## WHAT IS REQUIRED
While reading through the material below, copy each line that holds the word "none".

## INPUT DATA
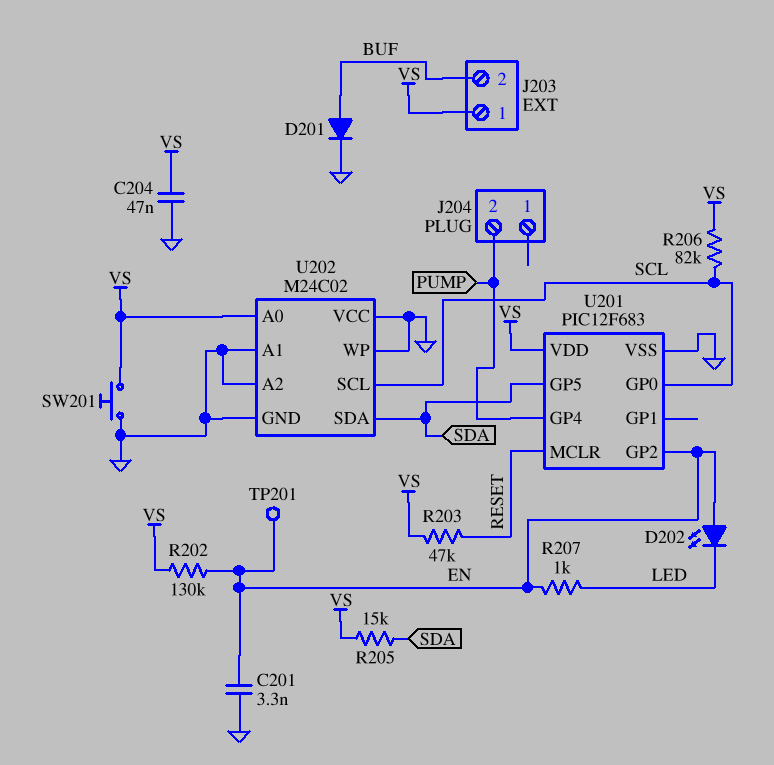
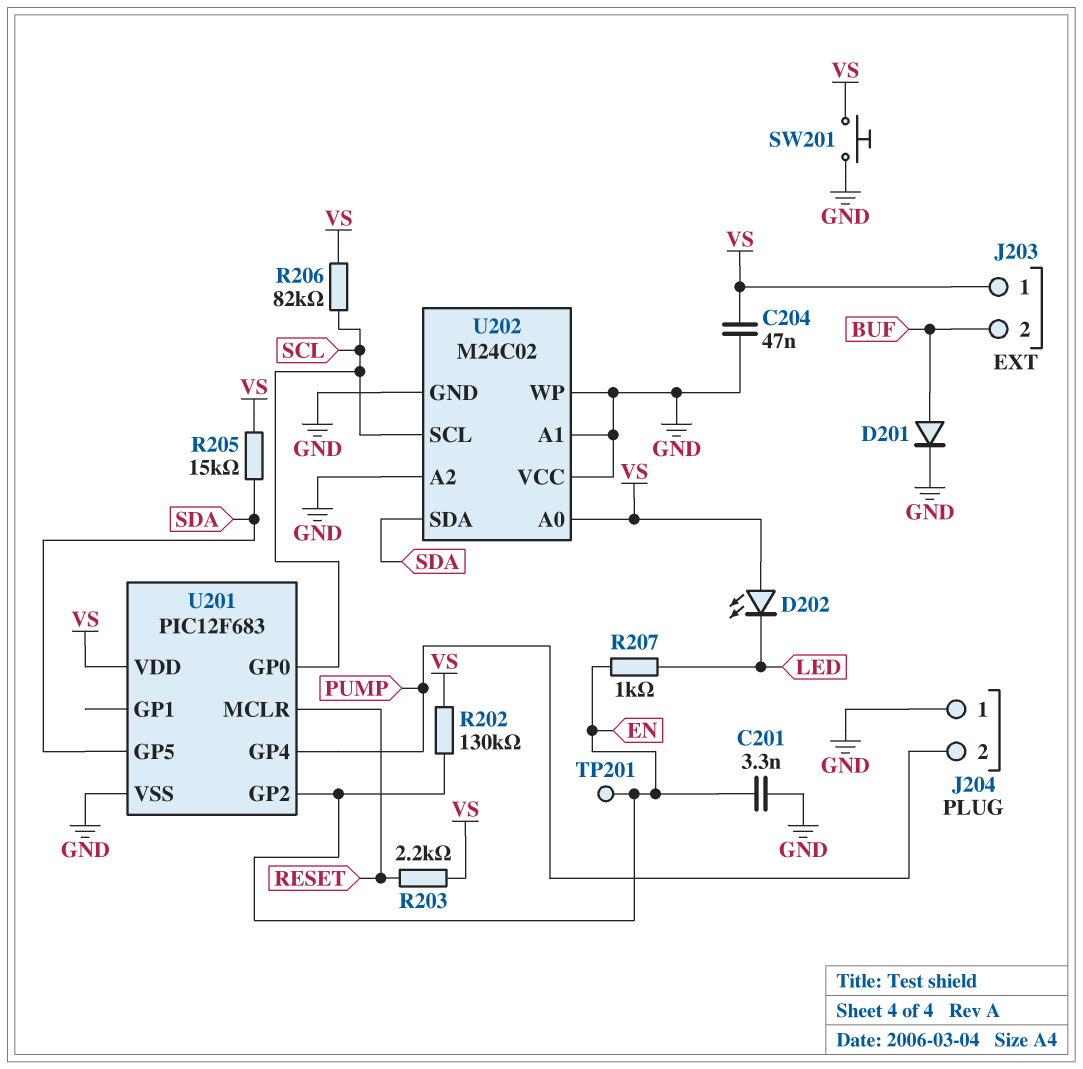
D202: LED (A EN, K LED) -> LED (A VS, K LED)
J204 pin 1: none -> GND
R203: 47k (RESET, VS) -> 2.2k (RESET, VS)

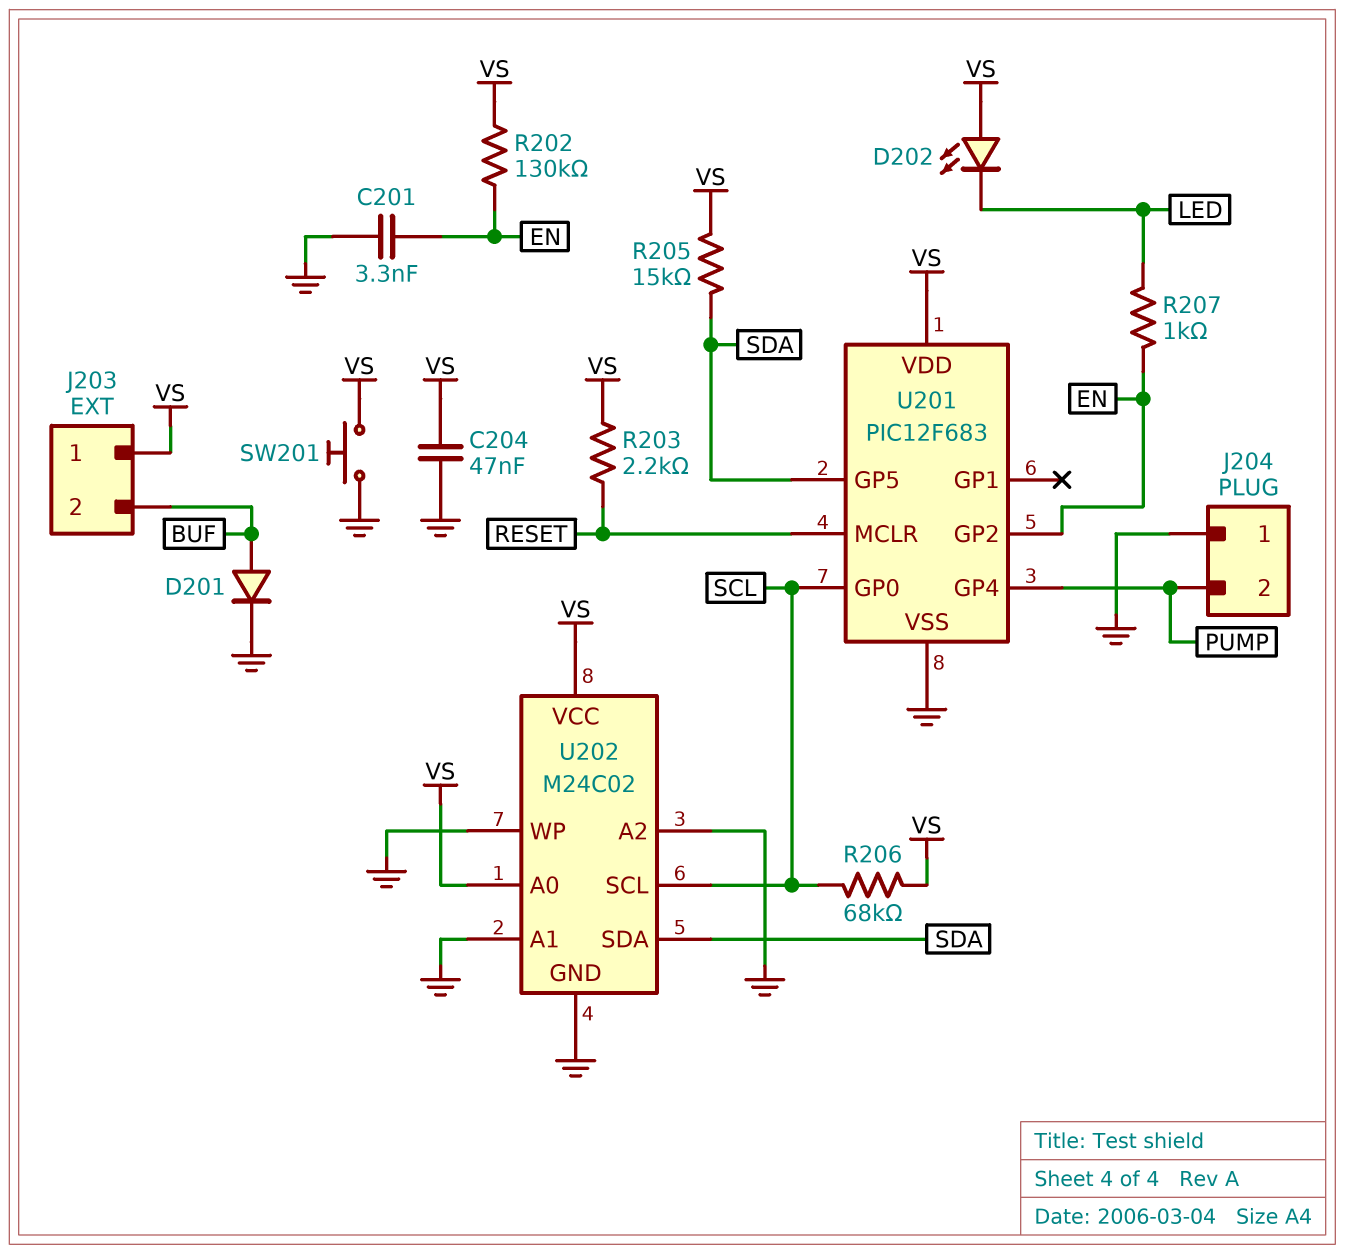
R206: 82k (SCL, VS) -> 68k (SCL, VS)
TP201: test point (EN) -> none
U202 pin VCC: GND -> VS

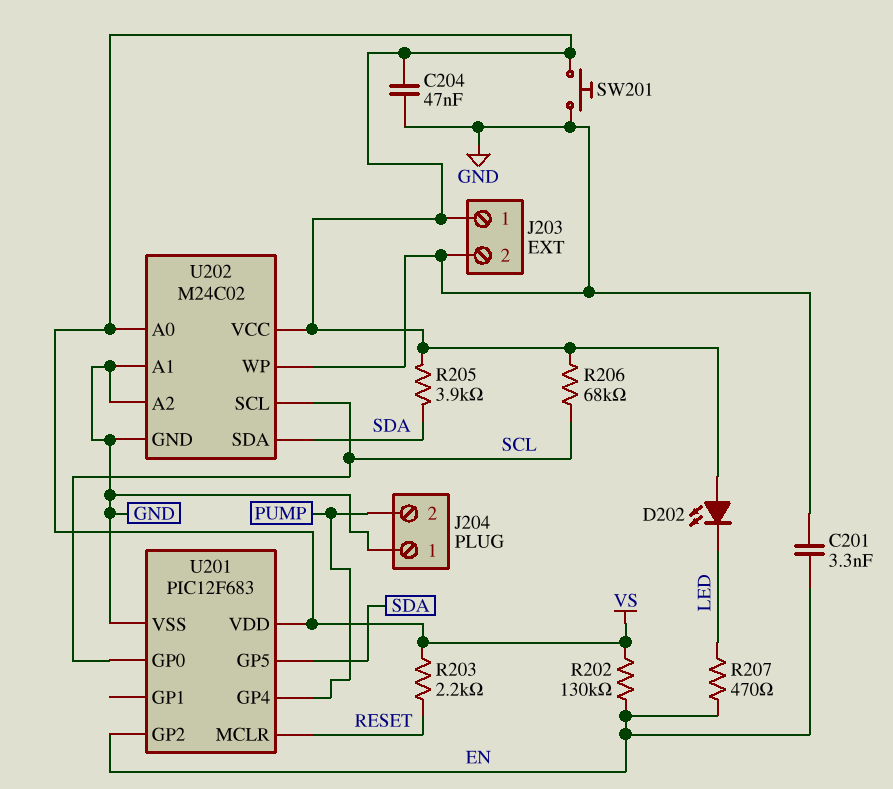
D201: diode (A BUF, K GND) -> none
J203 pin 2: BUF -> GND
R205: 15k (SDA, VS) -> 3.9k (SDA, VS)
R207: 1k (EN, LED) -> 470 (EN, LED)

## ANSWER TO THE PROBLEM
J204 pin 1: none -> GND
TP201: test point (EN) -> none
D201: diode (A BUF, K GND) -> none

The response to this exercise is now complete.